RECORDS FOR THE EXERCISE:
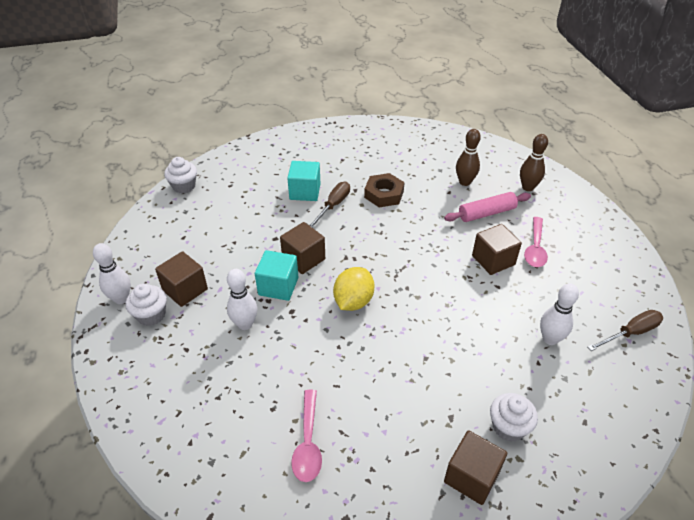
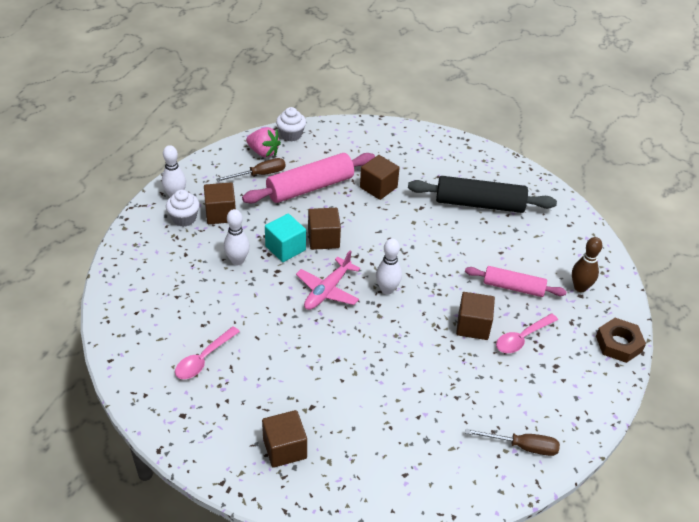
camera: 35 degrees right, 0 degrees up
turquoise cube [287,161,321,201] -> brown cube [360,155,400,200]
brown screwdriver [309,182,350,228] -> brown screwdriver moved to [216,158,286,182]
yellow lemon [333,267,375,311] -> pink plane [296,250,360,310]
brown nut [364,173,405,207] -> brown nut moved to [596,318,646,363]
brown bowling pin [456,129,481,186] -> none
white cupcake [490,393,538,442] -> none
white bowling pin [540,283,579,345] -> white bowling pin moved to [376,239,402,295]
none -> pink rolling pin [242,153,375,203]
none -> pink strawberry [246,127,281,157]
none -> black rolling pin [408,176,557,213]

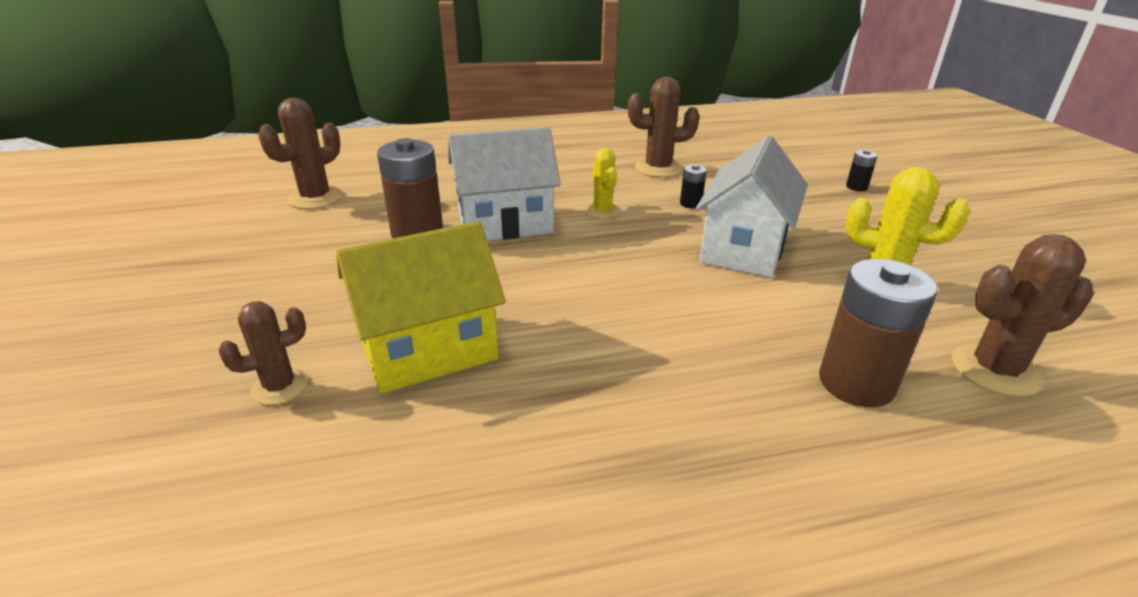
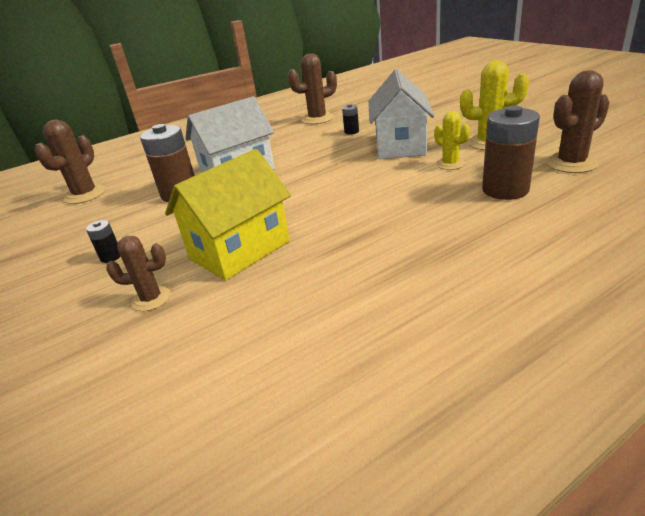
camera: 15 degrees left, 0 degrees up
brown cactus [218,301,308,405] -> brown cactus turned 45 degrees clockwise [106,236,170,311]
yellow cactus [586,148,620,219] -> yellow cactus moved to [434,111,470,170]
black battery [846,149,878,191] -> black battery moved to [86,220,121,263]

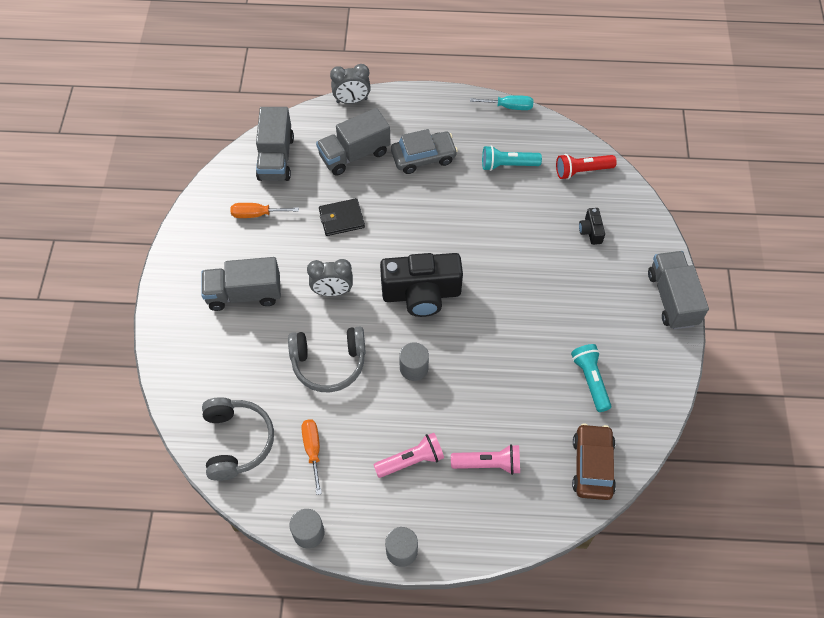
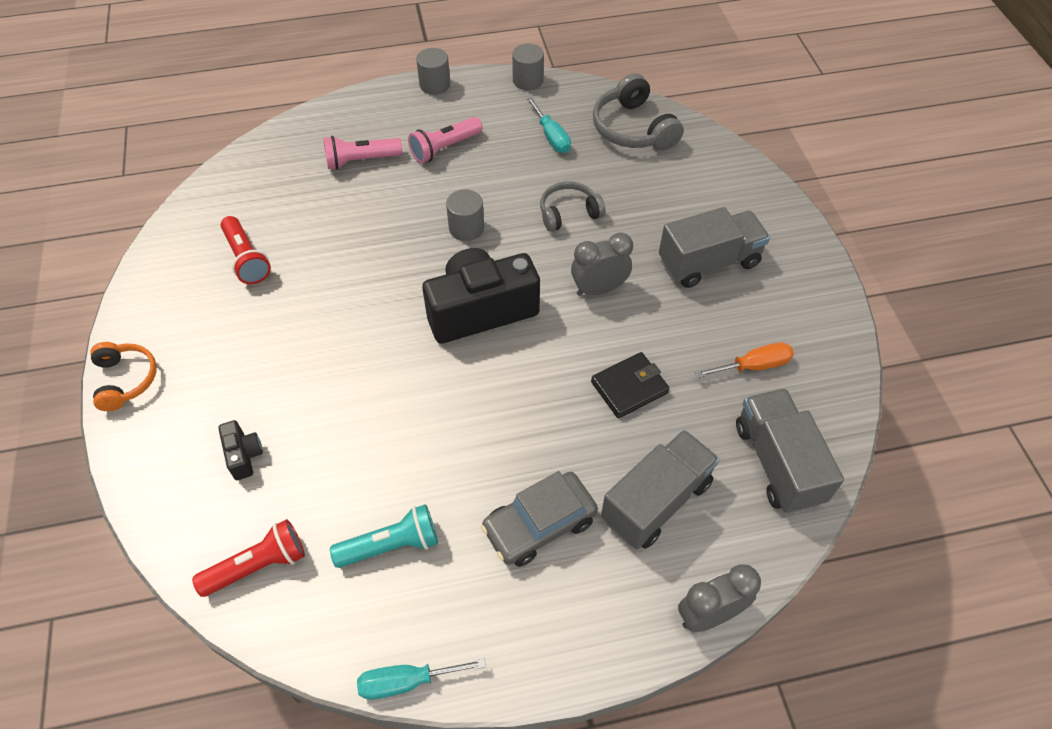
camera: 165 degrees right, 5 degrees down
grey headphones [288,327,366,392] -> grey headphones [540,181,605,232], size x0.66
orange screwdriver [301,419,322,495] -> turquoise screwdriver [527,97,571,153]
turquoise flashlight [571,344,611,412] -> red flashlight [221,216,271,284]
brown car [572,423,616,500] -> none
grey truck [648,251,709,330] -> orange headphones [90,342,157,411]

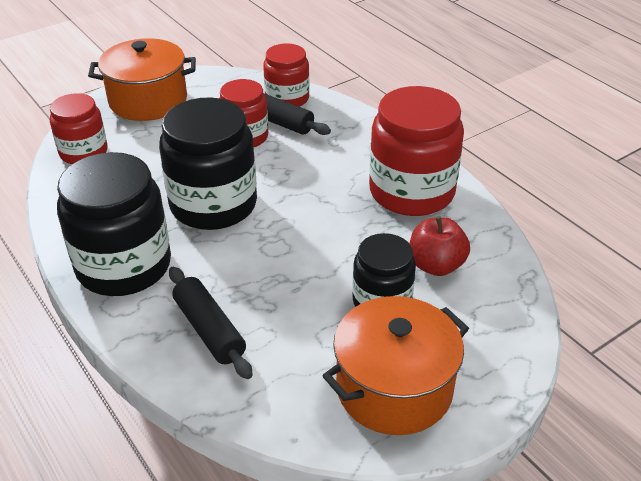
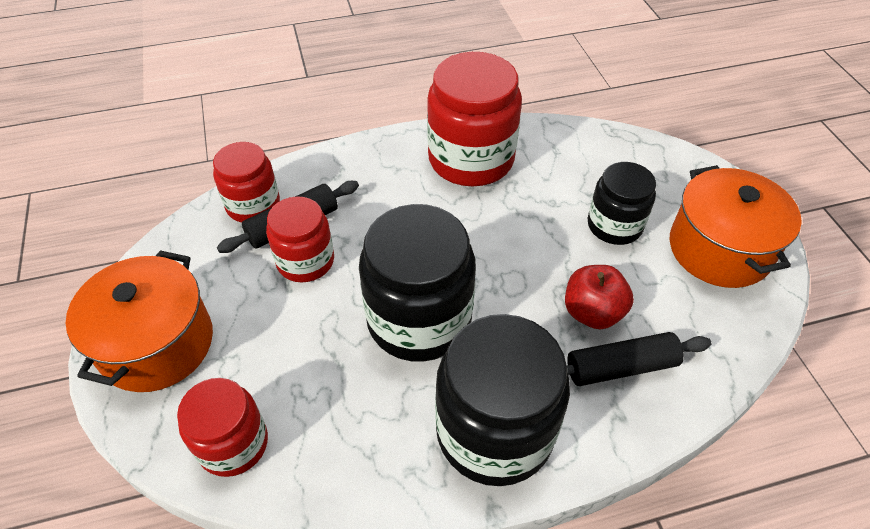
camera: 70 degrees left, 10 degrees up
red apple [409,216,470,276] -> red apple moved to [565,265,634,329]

==

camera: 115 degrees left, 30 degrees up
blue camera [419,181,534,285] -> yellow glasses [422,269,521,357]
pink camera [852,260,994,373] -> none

ACTIVITY:
Above is the material; set down exactly its lines from the one containing "brown cactus [218,301,308,405]" down to the one containing "camera: 165 degrees right, 5 degrees down", both included, leaving out any pictures.

TASK RESULT:
brown cactus [218,301,308,405] -> brown cactus turned 45 degrees clockwise [106,236,170,311]
yellow cactus [586,148,620,219] -> yellow cactus moved to [434,111,470,170]
black battery [846,149,878,191] -> black battery moved to [86,220,121,263]

camera: 165 degrees right, 5 degrees down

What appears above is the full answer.